(Data items)
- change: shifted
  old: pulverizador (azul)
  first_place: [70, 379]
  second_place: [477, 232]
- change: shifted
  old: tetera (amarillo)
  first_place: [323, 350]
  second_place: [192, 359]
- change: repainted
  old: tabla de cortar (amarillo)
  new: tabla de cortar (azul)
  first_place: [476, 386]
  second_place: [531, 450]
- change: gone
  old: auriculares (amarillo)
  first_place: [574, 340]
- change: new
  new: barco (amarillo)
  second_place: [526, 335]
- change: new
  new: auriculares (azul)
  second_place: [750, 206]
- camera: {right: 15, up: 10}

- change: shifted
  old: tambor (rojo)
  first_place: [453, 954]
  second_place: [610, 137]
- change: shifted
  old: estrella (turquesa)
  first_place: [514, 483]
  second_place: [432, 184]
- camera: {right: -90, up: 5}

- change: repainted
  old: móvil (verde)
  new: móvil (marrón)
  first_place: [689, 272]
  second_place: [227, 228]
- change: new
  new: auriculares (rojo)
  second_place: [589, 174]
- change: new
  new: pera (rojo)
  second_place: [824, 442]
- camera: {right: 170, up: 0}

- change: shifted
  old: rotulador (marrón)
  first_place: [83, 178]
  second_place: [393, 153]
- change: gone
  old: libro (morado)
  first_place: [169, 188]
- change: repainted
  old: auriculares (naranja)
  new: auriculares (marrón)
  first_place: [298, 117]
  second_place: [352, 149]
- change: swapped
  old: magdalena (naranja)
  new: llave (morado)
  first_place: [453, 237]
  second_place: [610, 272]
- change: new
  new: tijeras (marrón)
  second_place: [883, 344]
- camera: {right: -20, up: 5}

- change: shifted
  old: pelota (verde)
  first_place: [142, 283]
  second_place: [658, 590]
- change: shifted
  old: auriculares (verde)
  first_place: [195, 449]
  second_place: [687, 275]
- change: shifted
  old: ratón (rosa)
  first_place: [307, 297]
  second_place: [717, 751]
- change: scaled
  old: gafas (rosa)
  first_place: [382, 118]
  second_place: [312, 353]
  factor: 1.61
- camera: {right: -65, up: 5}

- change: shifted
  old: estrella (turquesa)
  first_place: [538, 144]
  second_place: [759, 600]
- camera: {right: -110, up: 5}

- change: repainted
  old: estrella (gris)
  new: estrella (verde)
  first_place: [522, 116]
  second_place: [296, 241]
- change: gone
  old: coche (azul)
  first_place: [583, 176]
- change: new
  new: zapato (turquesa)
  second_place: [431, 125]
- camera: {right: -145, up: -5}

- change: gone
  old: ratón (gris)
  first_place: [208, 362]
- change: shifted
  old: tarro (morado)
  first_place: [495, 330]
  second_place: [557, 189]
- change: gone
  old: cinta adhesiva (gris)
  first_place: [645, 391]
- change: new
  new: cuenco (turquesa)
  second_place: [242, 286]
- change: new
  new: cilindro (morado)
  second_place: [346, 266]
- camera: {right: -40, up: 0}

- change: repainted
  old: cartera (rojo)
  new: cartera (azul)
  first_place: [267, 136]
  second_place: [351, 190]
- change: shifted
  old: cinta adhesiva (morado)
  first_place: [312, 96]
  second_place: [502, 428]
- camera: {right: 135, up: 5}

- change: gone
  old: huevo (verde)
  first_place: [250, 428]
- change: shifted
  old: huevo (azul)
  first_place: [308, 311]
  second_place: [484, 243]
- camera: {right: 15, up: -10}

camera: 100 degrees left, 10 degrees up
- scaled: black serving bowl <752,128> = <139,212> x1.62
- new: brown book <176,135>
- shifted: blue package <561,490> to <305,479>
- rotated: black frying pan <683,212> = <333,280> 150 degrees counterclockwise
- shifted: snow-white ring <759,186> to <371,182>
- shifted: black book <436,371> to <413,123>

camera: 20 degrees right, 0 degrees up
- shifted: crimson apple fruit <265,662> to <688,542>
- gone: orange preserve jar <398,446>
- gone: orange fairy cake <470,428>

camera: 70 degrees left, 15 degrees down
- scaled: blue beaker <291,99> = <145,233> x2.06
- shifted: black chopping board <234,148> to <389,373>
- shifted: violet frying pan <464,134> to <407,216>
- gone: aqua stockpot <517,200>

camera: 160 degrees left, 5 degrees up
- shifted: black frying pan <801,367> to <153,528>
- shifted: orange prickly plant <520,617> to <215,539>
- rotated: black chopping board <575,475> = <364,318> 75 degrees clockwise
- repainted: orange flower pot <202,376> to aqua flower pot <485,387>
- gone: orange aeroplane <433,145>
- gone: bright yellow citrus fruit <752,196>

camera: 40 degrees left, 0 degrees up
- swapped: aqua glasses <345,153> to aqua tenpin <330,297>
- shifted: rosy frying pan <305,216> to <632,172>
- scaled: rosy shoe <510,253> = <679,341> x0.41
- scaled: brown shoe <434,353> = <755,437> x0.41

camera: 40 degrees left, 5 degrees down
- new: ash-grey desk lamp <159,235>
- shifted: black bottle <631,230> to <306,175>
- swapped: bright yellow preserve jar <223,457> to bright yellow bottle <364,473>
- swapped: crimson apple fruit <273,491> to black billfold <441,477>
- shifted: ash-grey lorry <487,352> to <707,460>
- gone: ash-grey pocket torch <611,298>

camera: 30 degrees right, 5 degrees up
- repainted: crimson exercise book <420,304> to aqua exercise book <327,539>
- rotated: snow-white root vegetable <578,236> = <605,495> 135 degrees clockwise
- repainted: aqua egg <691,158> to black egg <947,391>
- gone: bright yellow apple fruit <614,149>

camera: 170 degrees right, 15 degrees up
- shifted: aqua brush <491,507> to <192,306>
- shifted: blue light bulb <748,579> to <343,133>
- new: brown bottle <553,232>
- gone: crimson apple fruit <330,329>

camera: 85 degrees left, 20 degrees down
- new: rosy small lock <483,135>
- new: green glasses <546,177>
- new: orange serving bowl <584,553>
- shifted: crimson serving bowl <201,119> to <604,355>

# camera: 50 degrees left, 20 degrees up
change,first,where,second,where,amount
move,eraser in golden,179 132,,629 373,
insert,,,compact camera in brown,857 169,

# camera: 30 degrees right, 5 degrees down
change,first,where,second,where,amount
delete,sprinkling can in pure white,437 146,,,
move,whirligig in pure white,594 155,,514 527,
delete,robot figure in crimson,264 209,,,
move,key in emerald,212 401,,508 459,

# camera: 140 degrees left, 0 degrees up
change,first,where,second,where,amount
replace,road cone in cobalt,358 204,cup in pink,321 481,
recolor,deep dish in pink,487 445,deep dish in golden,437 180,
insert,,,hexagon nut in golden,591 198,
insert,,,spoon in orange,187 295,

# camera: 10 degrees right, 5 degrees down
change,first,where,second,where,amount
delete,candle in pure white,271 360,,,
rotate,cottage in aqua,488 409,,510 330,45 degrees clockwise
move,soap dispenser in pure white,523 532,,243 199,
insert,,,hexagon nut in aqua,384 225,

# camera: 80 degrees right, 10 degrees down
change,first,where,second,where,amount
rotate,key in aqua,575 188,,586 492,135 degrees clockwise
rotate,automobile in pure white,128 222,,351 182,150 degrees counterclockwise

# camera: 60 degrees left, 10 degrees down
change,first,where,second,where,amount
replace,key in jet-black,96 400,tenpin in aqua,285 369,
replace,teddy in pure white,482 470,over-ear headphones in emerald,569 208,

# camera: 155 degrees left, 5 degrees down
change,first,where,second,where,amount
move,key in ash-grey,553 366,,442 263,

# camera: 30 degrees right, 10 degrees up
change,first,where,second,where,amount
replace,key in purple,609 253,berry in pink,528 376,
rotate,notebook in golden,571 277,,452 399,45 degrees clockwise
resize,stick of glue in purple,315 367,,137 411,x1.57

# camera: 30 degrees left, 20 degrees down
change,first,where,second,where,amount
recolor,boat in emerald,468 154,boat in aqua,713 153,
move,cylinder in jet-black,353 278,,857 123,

**EXERCISE DETAILS:** Beginning with the line that has "first_place: [70, 379]" and ending with the line that has "second_place: [750, 206]", set down the lines above exactly and include no others.

**RESULT OF THIS EXERCISE:**
  first_place: [70, 379]
  second_place: [477, 232]
- change: shifted
  old: tetera (amarillo)
  first_place: [323, 350]
  second_place: [192, 359]
- change: repainted
  old: tabla de cortar (amarillo)
  new: tabla de cortar (azul)
  first_place: [476, 386]
  second_place: [531, 450]
- change: gone
  old: auriculares (amarillo)
  first_place: [574, 340]
- change: new
  new: barco (amarillo)
  second_place: [526, 335]
- change: new
  new: auriculares (azul)
  second_place: [750, 206]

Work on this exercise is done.